* EXTRACTED DATA *
-=-=-=-=-
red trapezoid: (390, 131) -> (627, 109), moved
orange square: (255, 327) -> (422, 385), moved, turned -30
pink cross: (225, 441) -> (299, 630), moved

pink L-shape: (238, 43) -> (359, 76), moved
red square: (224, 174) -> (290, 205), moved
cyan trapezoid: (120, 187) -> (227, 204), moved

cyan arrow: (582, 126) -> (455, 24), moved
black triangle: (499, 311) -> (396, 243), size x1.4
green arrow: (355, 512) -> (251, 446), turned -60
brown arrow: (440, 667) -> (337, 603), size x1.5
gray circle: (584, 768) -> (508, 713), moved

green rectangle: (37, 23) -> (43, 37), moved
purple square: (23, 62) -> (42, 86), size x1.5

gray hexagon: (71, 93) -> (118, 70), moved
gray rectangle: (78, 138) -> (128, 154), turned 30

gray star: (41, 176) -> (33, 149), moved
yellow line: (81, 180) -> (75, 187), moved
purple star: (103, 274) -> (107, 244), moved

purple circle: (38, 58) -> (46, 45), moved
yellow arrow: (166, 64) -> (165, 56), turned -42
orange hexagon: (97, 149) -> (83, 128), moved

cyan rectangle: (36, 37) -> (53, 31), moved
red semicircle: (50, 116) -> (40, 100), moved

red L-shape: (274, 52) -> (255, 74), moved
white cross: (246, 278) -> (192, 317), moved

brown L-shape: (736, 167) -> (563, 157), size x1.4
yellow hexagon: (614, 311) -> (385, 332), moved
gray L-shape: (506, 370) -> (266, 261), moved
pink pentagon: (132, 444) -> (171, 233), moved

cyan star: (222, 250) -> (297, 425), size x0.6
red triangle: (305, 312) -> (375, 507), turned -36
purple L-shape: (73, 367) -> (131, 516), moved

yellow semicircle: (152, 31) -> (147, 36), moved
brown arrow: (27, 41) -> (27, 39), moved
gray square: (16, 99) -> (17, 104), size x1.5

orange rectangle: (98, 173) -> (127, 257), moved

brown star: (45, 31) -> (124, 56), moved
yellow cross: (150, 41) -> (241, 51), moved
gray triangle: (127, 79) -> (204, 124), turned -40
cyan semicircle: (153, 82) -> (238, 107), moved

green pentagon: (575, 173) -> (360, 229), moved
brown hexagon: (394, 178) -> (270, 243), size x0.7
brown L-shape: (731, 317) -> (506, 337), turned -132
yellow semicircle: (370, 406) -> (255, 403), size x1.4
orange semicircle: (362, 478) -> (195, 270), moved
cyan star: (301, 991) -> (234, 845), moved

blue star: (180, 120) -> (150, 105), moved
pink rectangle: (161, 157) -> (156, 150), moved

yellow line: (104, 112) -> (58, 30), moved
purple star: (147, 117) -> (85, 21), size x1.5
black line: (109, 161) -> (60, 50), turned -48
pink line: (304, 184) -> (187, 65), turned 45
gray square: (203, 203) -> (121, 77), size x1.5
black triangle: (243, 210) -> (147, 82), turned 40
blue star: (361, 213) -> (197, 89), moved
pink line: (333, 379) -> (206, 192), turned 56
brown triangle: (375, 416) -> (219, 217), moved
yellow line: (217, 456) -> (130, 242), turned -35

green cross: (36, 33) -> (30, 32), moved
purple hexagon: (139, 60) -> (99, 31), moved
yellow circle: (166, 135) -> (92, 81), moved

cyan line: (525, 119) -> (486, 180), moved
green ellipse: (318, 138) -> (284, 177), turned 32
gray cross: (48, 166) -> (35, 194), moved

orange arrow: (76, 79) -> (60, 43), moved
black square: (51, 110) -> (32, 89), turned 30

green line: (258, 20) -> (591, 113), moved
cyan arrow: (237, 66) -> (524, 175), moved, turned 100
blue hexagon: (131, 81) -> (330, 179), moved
-=-=-=-=-
* WHAT THE EXERCISE ASKS *
Would you be able to transcribe every line of the data exactly?

* REPLY *
red trapezoid: (390, 131) -> (627, 109), moved
orange square: (255, 327) -> (422, 385), moved, turned -30
pink cross: (225, 441) -> (299, 630), moved

pink L-shape: (238, 43) -> (359, 76), moved
red square: (224, 174) -> (290, 205), moved
cyan trapezoid: (120, 187) -> (227, 204), moved

cyan arrow: (582, 126) -> (455, 24), moved
black triangle: (499, 311) -> (396, 243), size x1.4
green arrow: (355, 512) -> (251, 446), turned -60
brown arrow: (440, 667) -> (337, 603), size x1.5
gray circle: (584, 768) -> (508, 713), moved

green rectangle: (37, 23) -> (43, 37), moved
purple square: (23, 62) -> (42, 86), size x1.5

gray hexagon: (71, 93) -> (118, 70), moved
gray rectangle: (78, 138) -> (128, 154), turned 30

gray star: (41, 176) -> (33, 149), moved
yellow line: (81, 180) -> (75, 187), moved
purple star: (103, 274) -> (107, 244), moved

purple circle: (38, 58) -> (46, 45), moved
yellow arrow: (166, 64) -> (165, 56), turned -42
orange hexagon: (97, 149) -> (83, 128), moved

cyan rectangle: (36, 37) -> (53, 31), moved
red semicircle: (50, 116) -> (40, 100), moved

red L-shape: (274, 52) -> (255, 74), moved
white cross: (246, 278) -> (192, 317), moved

brown L-shape: (736, 167) -> (563, 157), size x1.4
yellow hexagon: (614, 311) -> (385, 332), moved
gray L-shape: (506, 370) -> (266, 261), moved
pink pentagon: (132, 444) -> (171, 233), moved

cyan star: (222, 250) -> (297, 425), size x0.6
red triangle: (305, 312) -> (375, 507), turned -36
purple L-shape: (73, 367) -> (131, 516), moved

yellow semicircle: (152, 31) -> (147, 36), moved
brown arrow: (27, 41) -> (27, 39), moved
gray square: (16, 99) -> (17, 104), size x1.5

orange rectangle: (98, 173) -> (127, 257), moved

brown star: (45, 31) -> (124, 56), moved
yellow cross: (150, 41) -> (241, 51), moved
gray triangle: (127, 79) -> (204, 124), turned -40
cyan semicircle: (153, 82) -> (238, 107), moved

green pentagon: (575, 173) -> (360, 229), moved
brown hexagon: (394, 178) -> (270, 243), size x0.7
brown L-shape: (731, 317) -> (506, 337), turned -132
yellow semicircle: (370, 406) -> (255, 403), size x1.4
orange semicircle: (362, 478) -> (195, 270), moved
cyan star: (301, 991) -> (234, 845), moved

blue star: (180, 120) -> (150, 105), moved
pink rectangle: (161, 157) -> (156, 150), moved

yellow line: (104, 112) -> (58, 30), moved
purple star: (147, 117) -> (85, 21), size x1.5
black line: (109, 161) -> (60, 50), turned -48
pink line: (304, 184) -> (187, 65), turned 45
gray square: (203, 203) -> (121, 77), size x1.5
black triangle: (243, 210) -> (147, 82), turned 40
blue star: (361, 213) -> (197, 89), moved
pink line: (333, 379) -> (206, 192), turned 56
brown triangle: (375, 416) -> (219, 217), moved
yellow line: (217, 456) -> (130, 242), turned -35

green cross: (36, 33) -> (30, 32), moved
purple hexagon: (139, 60) -> (99, 31), moved
yellow circle: (166, 135) -> (92, 81), moved

cyan line: (525, 119) -> (486, 180), moved
green ellipse: (318, 138) -> (284, 177), turned 32
gray cross: (48, 166) -> (35, 194), moved

orange arrow: (76, 79) -> (60, 43), moved
black square: (51, 110) -> (32, 89), turned 30

green line: (258, 20) -> (591, 113), moved
cyan arrow: (237, 66) -> (524, 175), moved, turned 100
blue hexagon: (131, 81) -> (330, 179), moved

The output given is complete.